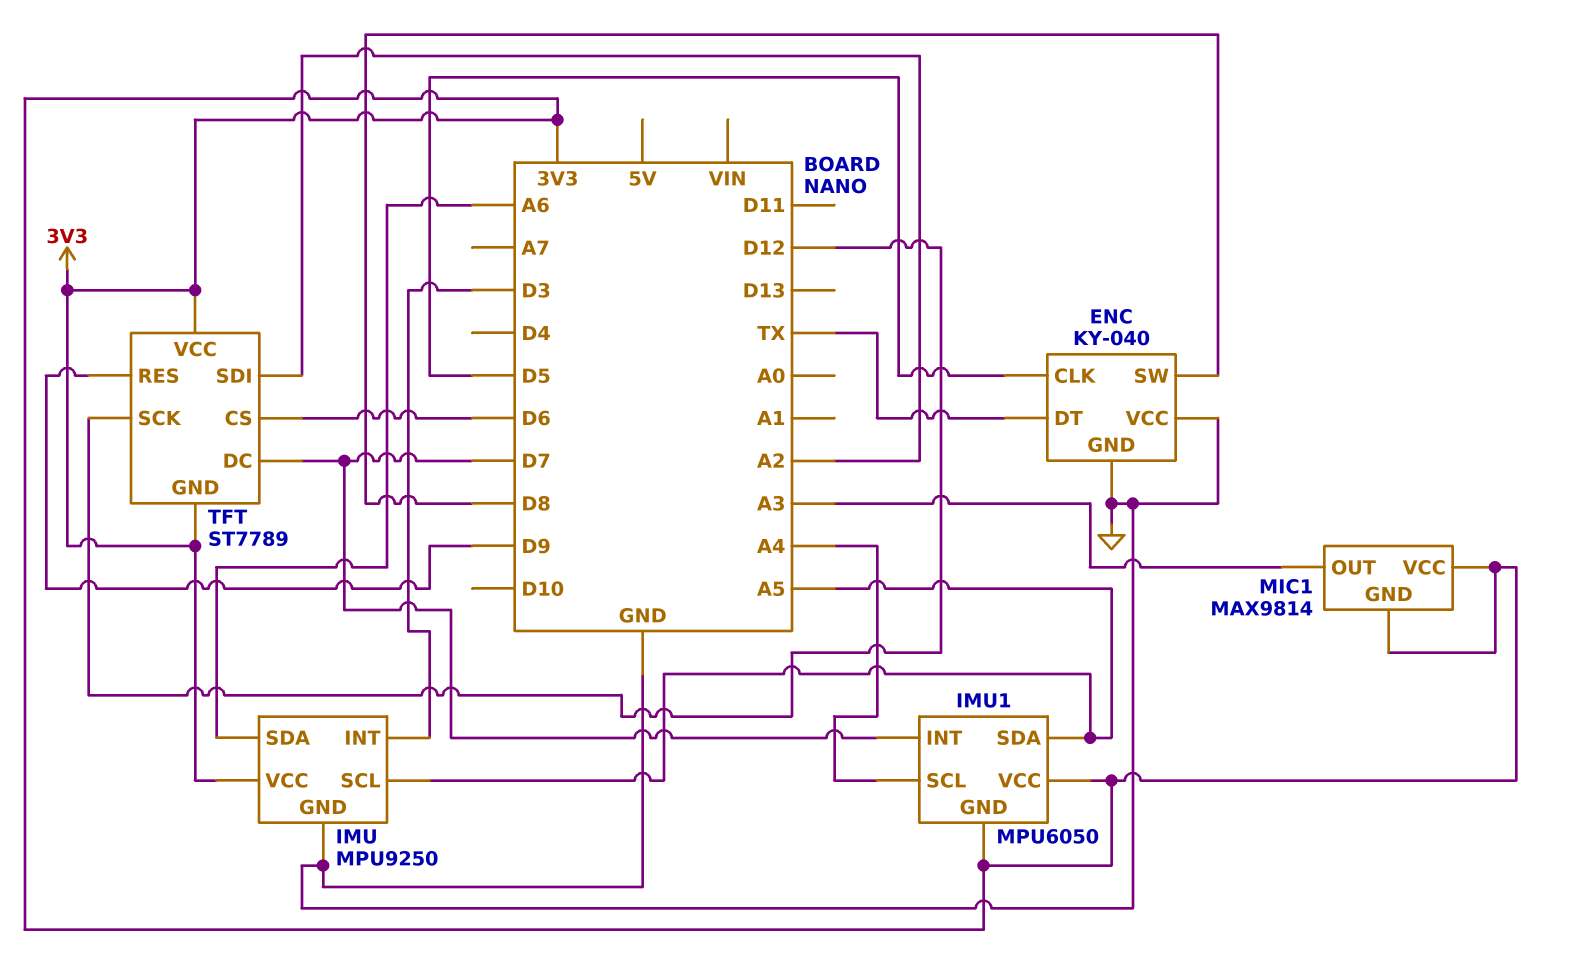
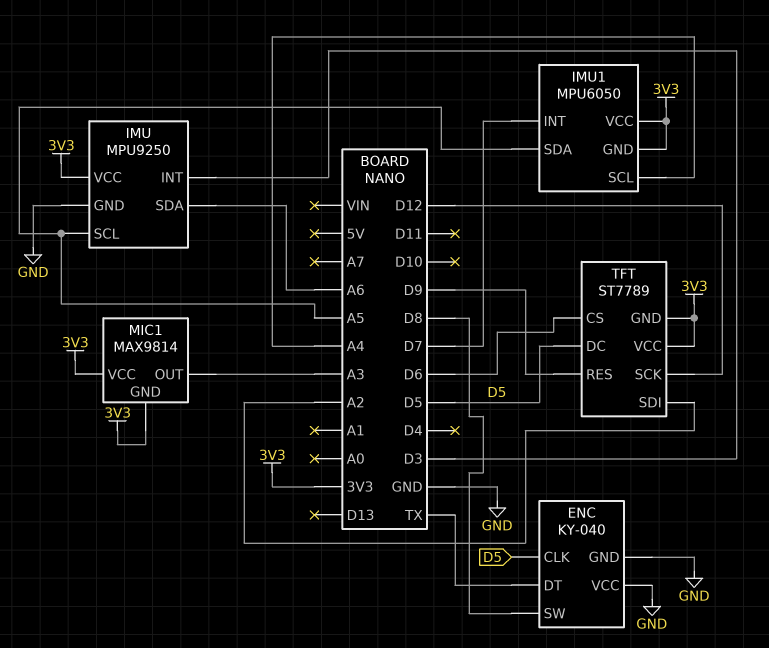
TFT pin DC: D7 -> D5

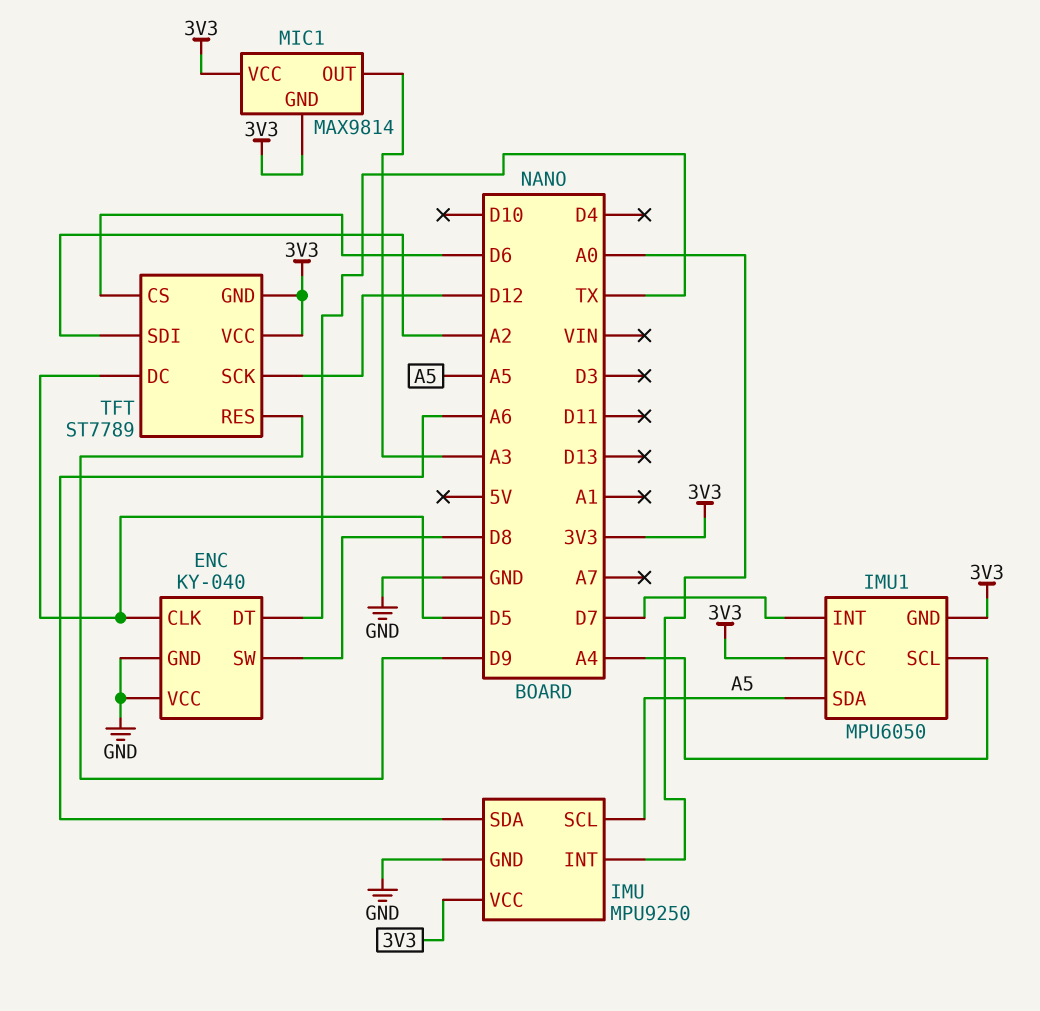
IMU pin INT: D3 -> A0

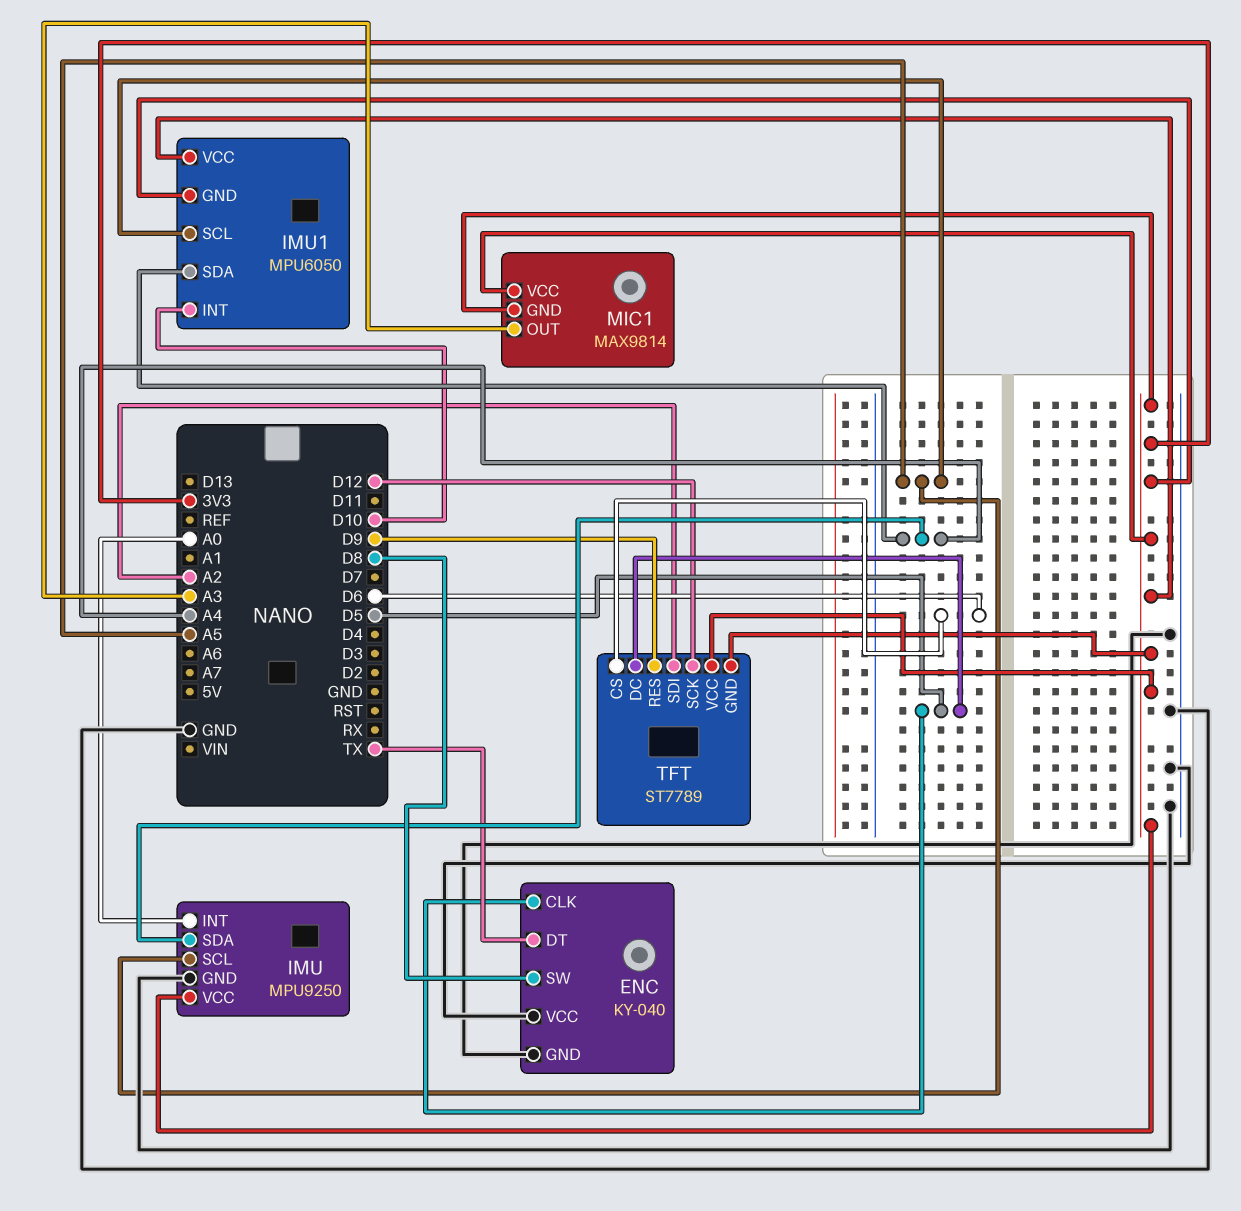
IMU pin SDA: A6 -> A4
IMU1 pin INT: D7 -> D10
IMU1 pin SCL: A4 -> A5
IMU1 pin SDA: A5 -> A4

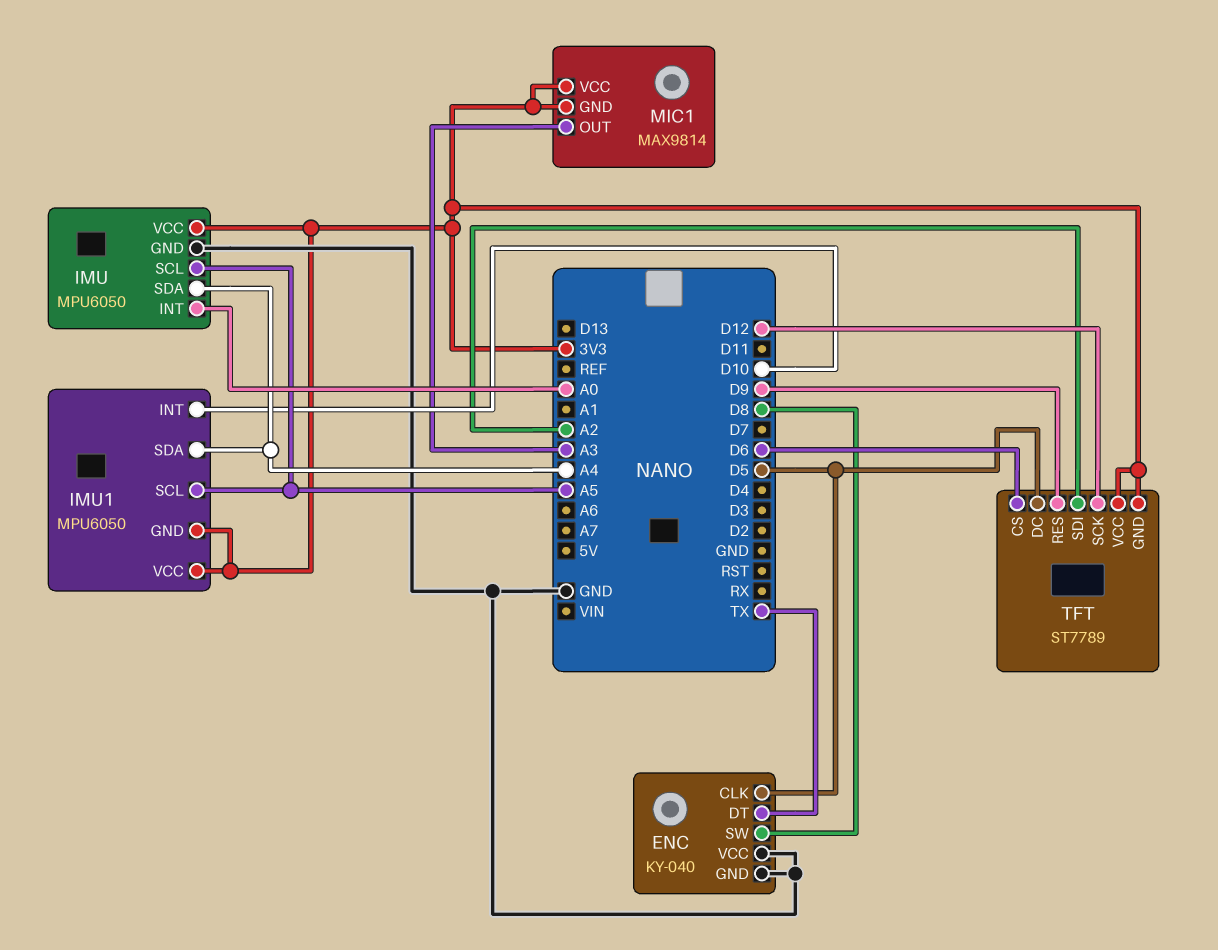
IMU: MPU9250 -> MPU6050

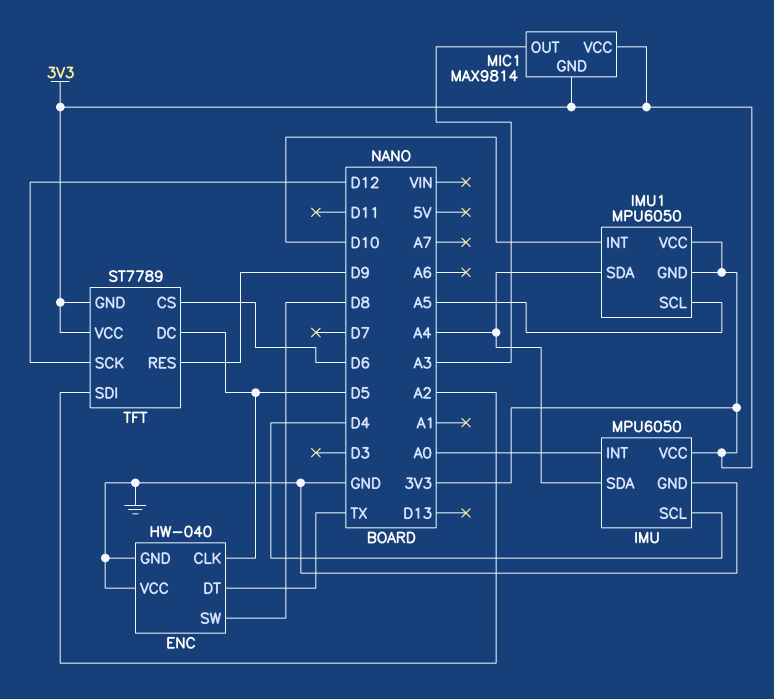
ENC: KY-040 -> HW-040
IMU pin SCL: A5 -> D4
====
**What to do:**
The listing above must be given again exactly, minus its pictures.

**Solved problem:**
TFT pin DC: D7 -> D5

IMU pin INT: D3 -> A0

IMU pin SDA: A6 -> A4
IMU1 pin INT: D7 -> D10
IMU1 pin SCL: A4 -> A5
IMU1 pin SDA: A5 -> A4

IMU: MPU9250 -> MPU6050

ENC: KY-040 -> HW-040
IMU pin SCL: A5 -> D4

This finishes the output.